_Activity:_
Starting at the line that contains "U7 pin in+: IN_B -> VP2", reproduce only the lines through the end of the data, exactly, including both the first and the last; skip the pictures.

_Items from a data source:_
Start of Block

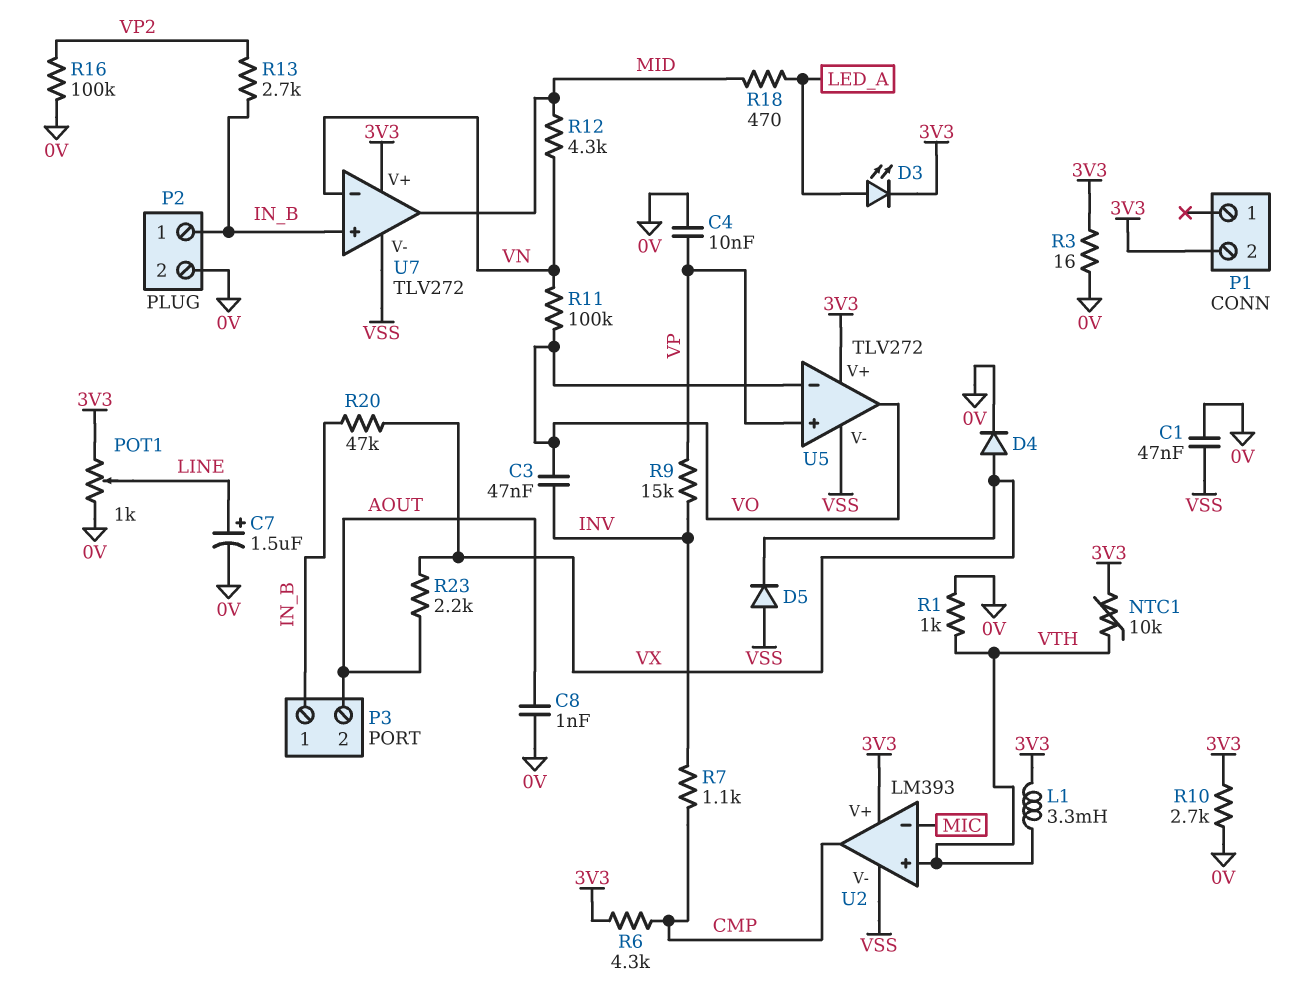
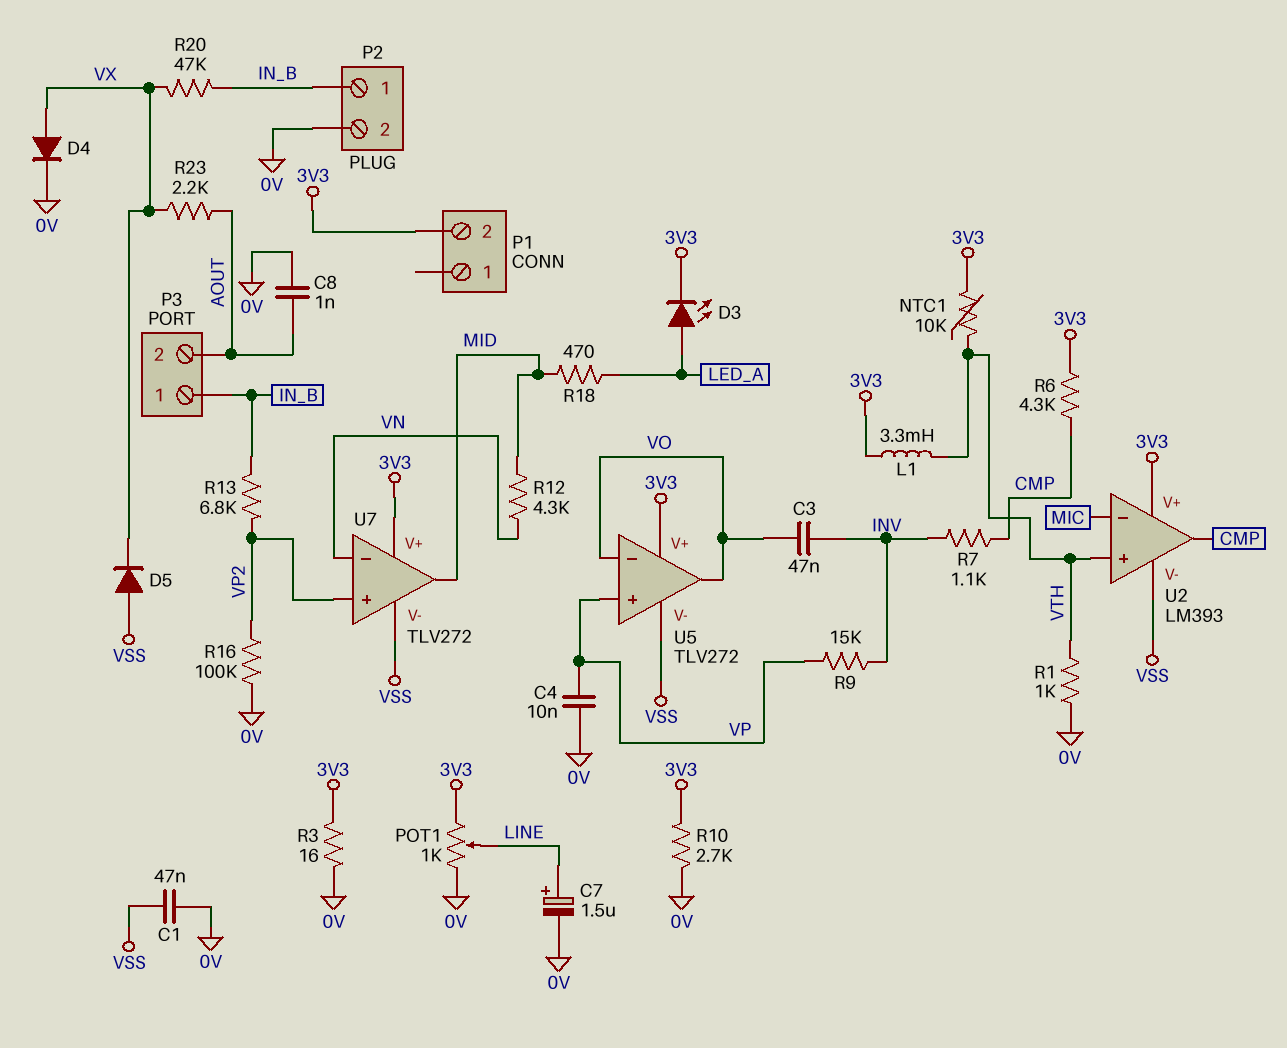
R11: 100k (VN, VO) -> none
R13: 2.7k (IN_B, VP2) -> 6.8k (IN_B, VP2)
U7 pin in+: IN_B -> VP2

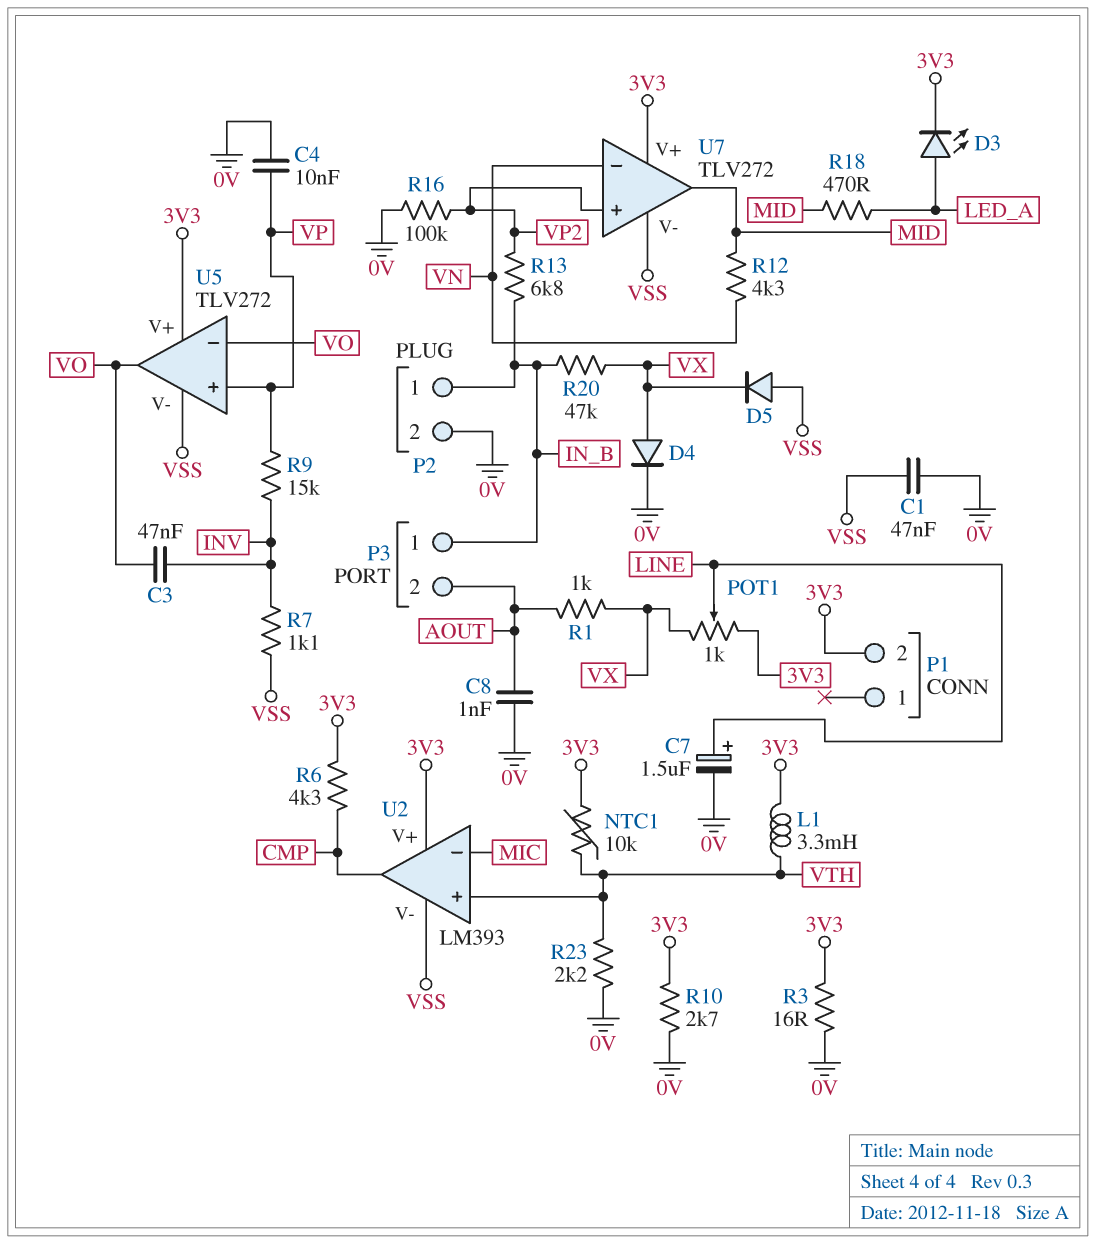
POT1: 1k (0V, 3V3, wiper LINE) -> 1k (3V3, VX, wiper LINE)
R1: 1k (0V, VTH) -> 1k (AOUT, VX)
R7: 1.1k (CMP, INV) -> 1.1k (INV, VSS)
R23: 2.2k (AOUT, VX) -> 2.2k (0V, VTH)

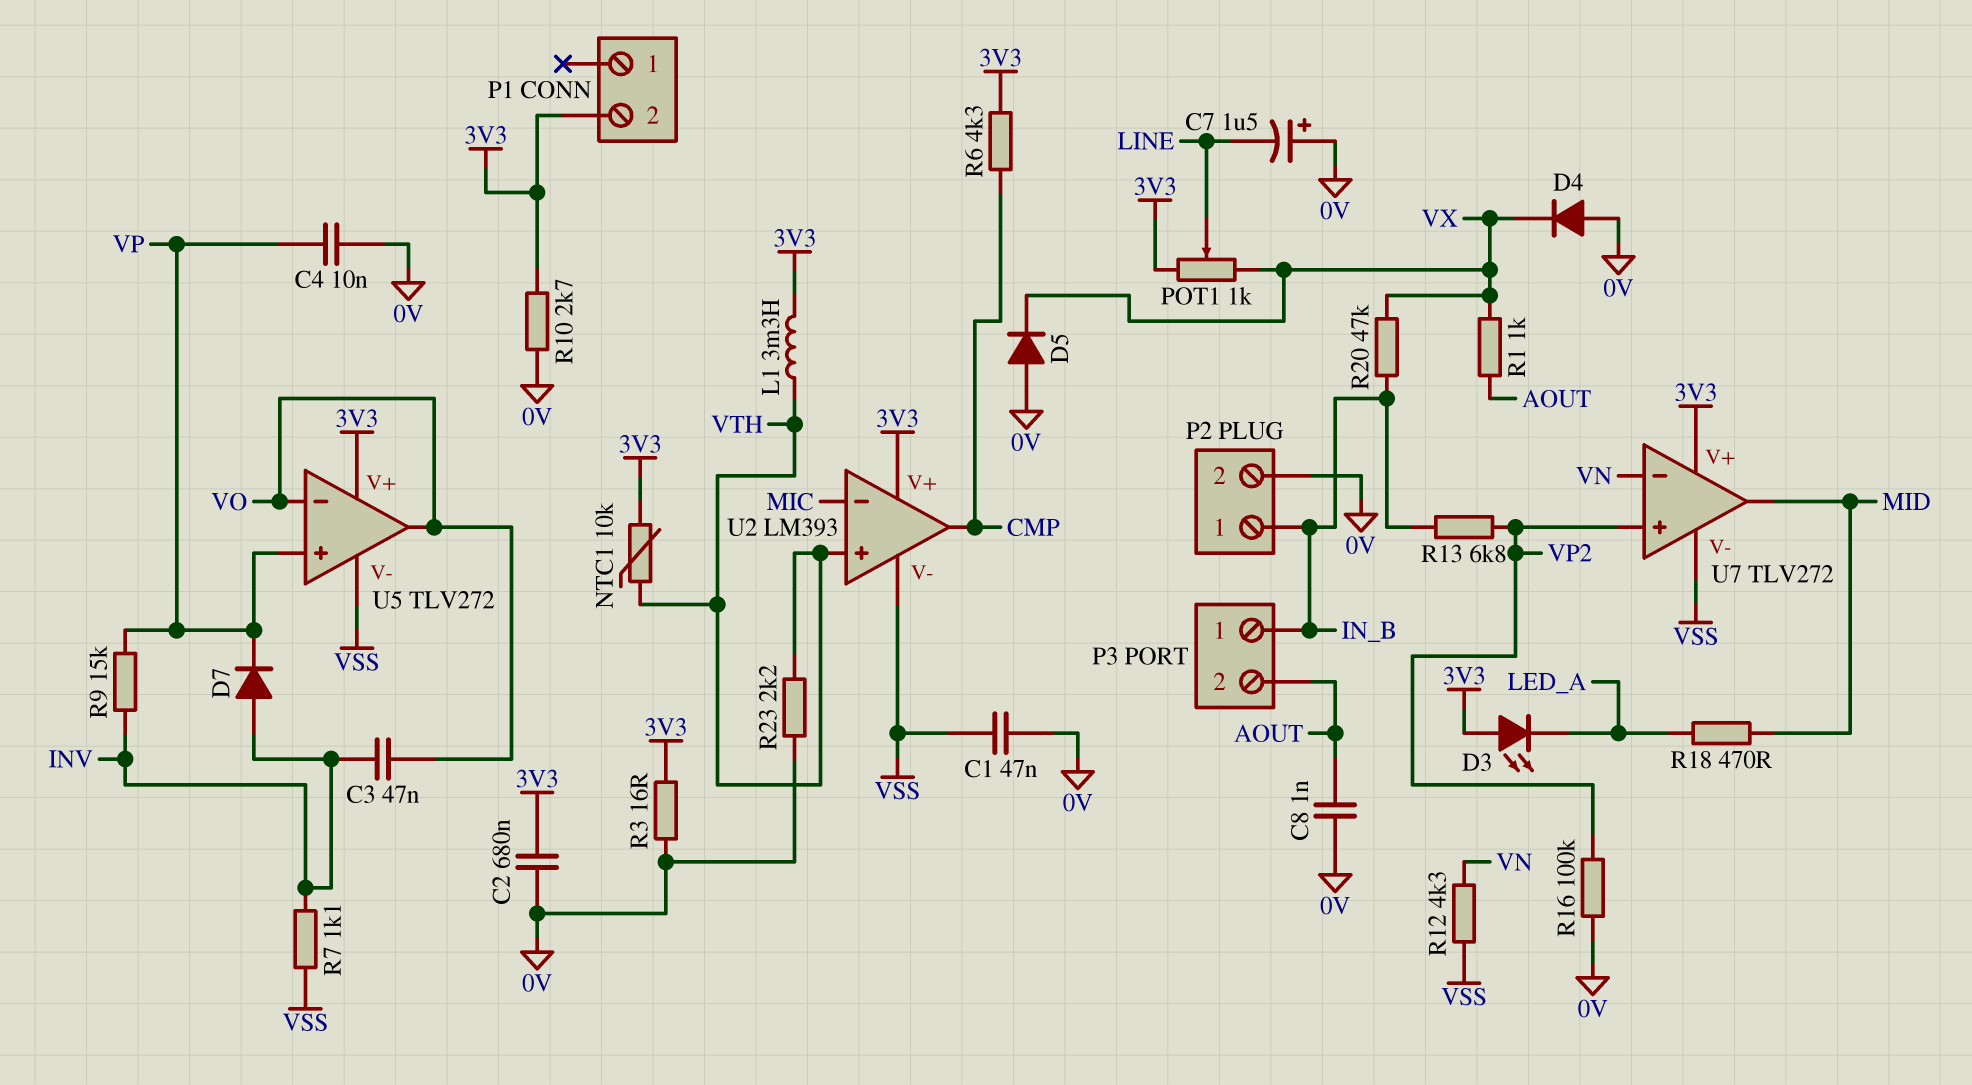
C2: none -> 680nF (0V, 3V3)
C7: 1.5uF (plus LINE, minus 0V) -> 1.5uF (plus 0V, minus LINE)
D3: LED (A LED_A, K 3V3) -> LED (A 3V3, K LED_A)
D4: diode (A VX, K 0V) -> diode (A 0V, K VX)
D5: diode (A VSS, K VX) -> diode (A 0V, K VX)
D7: none -> diode (A INV, K VP)
R12: 4.3k (MID, VN) -> 4.3k (VN, VSS)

End of Block

_Completed exercise:_
U7 pin in+: IN_B -> VP2

POT1: 1k (0V, 3V3, wiper LINE) -> 1k (3V3, VX, wiper LINE)
R1: 1k (0V, VTH) -> 1k (AOUT, VX)
R7: 1.1k (CMP, INV) -> 1.1k (INV, VSS)
R23: 2.2k (AOUT, VX) -> 2.2k (0V, VTH)

C2: none -> 680nF (0V, 3V3)
C7: 1.5uF (plus LINE, minus 0V) -> 1.5uF (plus 0V, minus LINE)
D3: LED (A LED_A, K 3V3) -> LED (A 3V3, K LED_A)
D4: diode (A VX, K 0V) -> diode (A 0V, K VX)
D5: diode (A VSS, K VX) -> diode (A 0V, K VX)
D7: none -> diode (A INV, K VP)
R12: 4.3k (MID, VN) -> 4.3k (VN, VSS)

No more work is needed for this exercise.